+++ Data shown +++
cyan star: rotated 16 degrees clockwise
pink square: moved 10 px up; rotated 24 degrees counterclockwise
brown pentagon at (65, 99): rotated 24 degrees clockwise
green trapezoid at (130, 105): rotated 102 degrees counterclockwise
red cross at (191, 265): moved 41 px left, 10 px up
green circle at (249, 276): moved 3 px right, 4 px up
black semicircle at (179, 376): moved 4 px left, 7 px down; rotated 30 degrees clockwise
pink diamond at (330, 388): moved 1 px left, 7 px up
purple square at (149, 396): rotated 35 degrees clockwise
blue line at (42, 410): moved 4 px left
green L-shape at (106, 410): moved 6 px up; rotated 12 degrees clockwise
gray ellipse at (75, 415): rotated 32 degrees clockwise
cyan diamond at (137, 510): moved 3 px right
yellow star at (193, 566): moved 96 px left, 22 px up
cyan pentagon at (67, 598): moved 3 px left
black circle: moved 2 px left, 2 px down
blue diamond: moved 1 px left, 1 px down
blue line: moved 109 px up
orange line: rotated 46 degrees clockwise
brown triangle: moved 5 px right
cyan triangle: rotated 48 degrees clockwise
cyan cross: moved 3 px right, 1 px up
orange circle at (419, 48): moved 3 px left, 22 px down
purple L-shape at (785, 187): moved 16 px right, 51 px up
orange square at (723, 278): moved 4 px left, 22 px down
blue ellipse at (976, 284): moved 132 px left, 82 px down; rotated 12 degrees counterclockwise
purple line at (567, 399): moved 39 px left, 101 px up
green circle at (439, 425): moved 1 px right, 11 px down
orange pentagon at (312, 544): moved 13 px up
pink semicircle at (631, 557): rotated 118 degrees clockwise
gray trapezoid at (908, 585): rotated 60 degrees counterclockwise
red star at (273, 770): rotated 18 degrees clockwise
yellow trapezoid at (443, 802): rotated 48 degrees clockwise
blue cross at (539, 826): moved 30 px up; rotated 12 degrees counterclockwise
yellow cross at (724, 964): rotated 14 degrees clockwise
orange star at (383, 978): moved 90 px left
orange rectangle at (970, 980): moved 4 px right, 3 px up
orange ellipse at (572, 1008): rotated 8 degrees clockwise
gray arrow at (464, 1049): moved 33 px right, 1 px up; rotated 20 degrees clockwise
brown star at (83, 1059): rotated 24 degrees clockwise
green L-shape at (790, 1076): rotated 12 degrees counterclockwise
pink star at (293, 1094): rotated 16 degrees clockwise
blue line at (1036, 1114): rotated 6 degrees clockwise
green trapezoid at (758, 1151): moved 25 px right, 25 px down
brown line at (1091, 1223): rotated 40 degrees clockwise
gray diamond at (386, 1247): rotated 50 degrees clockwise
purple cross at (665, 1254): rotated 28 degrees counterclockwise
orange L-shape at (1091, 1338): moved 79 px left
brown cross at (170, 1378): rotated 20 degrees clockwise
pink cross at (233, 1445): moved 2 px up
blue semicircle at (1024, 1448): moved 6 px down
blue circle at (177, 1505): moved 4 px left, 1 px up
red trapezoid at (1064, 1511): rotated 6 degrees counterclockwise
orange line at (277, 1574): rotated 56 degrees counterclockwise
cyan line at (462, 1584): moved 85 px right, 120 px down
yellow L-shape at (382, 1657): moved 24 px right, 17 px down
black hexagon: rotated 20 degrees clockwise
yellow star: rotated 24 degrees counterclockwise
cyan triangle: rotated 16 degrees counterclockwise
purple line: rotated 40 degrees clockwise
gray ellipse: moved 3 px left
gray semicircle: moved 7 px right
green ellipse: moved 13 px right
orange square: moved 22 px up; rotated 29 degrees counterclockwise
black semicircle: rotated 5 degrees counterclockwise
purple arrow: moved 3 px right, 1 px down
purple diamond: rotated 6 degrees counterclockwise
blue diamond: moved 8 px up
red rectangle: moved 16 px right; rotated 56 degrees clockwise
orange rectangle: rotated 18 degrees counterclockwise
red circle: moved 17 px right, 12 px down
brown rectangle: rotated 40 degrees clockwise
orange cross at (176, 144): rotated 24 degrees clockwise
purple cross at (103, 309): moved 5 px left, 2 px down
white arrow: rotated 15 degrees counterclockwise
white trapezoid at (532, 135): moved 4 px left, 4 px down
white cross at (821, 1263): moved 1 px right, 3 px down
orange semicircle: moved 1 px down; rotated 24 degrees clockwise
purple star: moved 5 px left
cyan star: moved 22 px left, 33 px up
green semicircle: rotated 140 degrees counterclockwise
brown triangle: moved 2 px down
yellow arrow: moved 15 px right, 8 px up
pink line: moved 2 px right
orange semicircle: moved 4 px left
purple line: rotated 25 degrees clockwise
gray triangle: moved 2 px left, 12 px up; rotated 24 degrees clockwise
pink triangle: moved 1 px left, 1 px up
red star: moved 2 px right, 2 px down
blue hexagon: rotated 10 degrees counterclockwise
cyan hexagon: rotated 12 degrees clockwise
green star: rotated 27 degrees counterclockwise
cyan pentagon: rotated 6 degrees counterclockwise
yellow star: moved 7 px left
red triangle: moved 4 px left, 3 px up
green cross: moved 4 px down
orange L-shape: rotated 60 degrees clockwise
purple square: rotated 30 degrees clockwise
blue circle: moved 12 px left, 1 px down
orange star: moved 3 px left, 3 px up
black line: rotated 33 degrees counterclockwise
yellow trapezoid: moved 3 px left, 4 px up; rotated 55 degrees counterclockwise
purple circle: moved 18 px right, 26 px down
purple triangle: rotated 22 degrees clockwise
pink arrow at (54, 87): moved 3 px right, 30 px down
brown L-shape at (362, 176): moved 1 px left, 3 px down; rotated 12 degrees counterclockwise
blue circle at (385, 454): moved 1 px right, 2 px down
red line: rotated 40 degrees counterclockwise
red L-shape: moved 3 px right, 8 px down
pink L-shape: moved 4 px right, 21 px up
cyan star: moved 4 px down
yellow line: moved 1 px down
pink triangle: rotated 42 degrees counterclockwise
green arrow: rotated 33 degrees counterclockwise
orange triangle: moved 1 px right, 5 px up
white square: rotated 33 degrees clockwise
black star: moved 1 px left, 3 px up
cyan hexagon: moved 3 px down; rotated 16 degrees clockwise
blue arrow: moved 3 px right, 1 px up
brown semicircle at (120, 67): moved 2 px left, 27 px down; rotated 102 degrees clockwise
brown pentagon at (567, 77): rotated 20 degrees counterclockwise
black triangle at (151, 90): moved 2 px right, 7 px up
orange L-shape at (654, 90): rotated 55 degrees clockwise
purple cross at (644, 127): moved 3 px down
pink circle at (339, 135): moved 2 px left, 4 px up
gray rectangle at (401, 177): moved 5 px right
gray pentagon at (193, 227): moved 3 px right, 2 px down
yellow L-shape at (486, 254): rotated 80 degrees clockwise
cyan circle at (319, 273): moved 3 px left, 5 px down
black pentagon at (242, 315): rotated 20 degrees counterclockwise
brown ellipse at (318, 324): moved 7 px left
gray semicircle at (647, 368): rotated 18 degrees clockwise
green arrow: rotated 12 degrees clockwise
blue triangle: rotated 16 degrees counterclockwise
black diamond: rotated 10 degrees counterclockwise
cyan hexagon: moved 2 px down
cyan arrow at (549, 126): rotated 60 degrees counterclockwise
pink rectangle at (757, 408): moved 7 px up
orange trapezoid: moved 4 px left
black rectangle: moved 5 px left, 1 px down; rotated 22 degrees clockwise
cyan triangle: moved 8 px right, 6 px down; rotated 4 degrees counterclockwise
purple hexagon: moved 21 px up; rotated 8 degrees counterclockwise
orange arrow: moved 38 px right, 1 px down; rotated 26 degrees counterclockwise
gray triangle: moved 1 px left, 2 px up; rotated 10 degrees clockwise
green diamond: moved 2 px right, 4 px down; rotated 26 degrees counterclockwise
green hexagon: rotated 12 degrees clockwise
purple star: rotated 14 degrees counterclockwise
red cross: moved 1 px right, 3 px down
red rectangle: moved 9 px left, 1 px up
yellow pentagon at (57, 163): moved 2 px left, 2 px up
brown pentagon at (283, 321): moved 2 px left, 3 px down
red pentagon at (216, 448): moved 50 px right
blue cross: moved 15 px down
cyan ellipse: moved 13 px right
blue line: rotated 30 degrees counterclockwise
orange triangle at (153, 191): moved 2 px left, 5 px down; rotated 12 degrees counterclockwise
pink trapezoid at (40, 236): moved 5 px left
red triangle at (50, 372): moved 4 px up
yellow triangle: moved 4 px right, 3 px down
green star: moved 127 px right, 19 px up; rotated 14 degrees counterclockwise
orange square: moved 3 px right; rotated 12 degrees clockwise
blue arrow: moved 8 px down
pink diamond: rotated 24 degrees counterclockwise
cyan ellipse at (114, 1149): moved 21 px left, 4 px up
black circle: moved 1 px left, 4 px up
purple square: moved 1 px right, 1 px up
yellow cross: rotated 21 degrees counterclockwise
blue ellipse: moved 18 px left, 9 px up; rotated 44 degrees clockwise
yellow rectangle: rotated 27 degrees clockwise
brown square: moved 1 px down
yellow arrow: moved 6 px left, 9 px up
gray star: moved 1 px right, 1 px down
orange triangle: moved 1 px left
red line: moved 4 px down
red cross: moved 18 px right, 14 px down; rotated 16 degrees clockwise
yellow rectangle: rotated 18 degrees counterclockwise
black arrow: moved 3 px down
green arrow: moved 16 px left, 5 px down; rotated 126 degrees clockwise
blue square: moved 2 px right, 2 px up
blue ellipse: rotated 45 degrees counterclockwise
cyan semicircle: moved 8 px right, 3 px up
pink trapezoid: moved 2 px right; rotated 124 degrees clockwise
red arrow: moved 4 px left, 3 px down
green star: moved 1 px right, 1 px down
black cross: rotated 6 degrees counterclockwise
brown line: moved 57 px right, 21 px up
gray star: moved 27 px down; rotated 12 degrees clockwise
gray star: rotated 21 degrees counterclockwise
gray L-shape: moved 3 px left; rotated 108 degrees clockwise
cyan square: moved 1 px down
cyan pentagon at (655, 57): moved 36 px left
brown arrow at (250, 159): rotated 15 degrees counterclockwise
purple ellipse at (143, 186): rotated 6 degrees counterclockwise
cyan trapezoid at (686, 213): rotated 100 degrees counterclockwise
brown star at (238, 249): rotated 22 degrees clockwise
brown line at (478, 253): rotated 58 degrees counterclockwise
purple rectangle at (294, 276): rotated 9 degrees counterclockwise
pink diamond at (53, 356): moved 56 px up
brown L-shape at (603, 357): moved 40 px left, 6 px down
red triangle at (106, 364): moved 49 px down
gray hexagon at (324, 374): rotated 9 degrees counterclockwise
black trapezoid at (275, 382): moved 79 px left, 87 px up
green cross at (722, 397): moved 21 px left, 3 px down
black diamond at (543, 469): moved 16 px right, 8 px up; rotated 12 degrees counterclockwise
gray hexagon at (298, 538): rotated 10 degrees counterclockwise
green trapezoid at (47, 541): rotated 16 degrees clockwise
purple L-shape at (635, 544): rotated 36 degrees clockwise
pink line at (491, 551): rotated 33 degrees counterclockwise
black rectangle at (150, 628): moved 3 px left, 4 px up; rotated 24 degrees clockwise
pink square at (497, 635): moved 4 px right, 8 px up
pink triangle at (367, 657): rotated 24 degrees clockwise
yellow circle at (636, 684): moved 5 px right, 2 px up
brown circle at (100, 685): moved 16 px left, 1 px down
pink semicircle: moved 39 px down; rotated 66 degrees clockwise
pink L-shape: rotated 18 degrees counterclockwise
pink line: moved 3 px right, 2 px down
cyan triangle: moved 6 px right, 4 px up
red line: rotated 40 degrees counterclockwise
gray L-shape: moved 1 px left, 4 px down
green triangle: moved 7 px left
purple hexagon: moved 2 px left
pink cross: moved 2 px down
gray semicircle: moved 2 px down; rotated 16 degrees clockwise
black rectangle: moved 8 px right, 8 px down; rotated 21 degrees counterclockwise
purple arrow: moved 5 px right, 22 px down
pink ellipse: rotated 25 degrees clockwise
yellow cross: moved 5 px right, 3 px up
+++
Filter the entries above and copy every line that contains the word "white", matching case exactly.

Exercise output:
white arrow: rotated 15 degrees counterclockwise
white trapezoid at (532, 135): moved 4 px left, 4 px down
white cross at (821, 1263): moved 1 px right, 3 px down
white square: rotated 33 degrees clockwise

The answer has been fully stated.